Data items

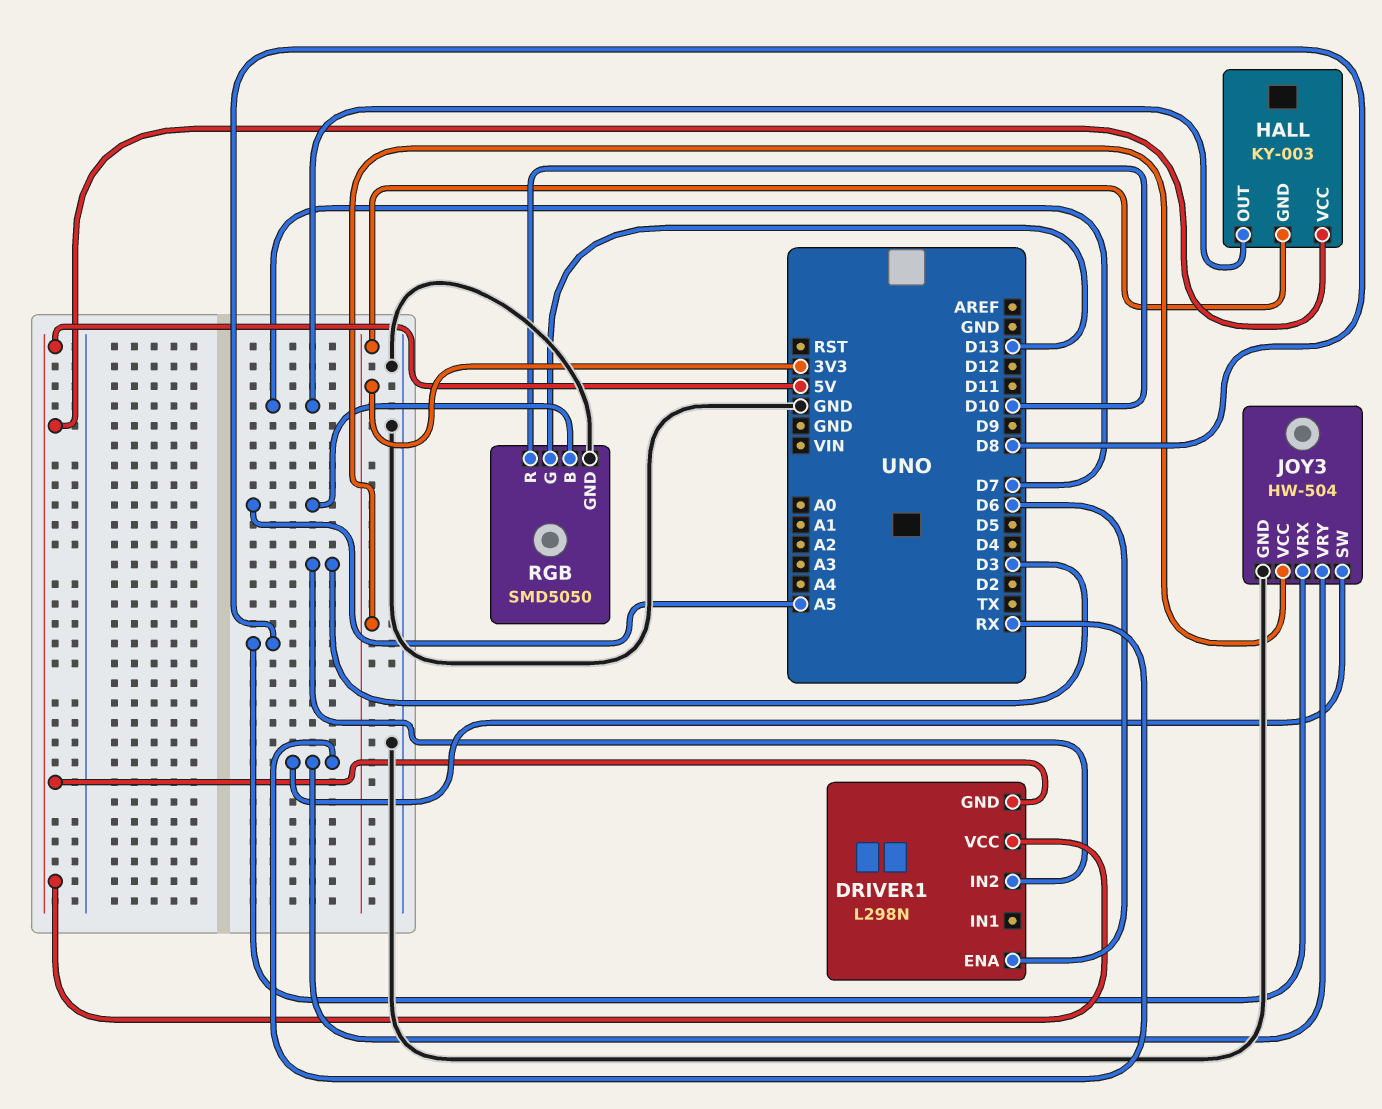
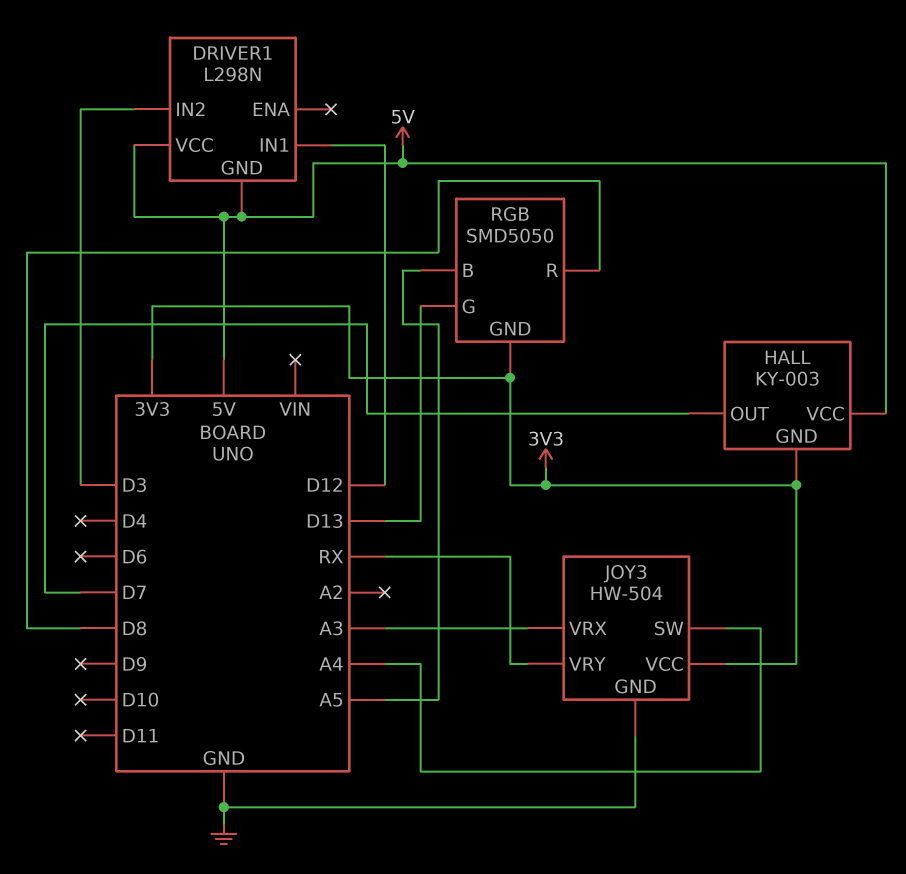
DRIVER1 pin ENA: D6 -> none
DRIVER1 pin IN1: none -> D12
JOY3 pin SW: RX -> A4
JOY3 pin VRX: D8 -> A3
RGB pin GND: GND -> 3V3
RGB pin R: D10 -> D8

__Task__
Beginning with the line that contains "JOY3 pin VRX: D8 -> A3", return every line through the end of the data above, exactly as written.

__Task response__
JOY3 pin VRX: D8 -> A3
RGB pin GND: GND -> 3V3
RGB pin R: D10 -> D8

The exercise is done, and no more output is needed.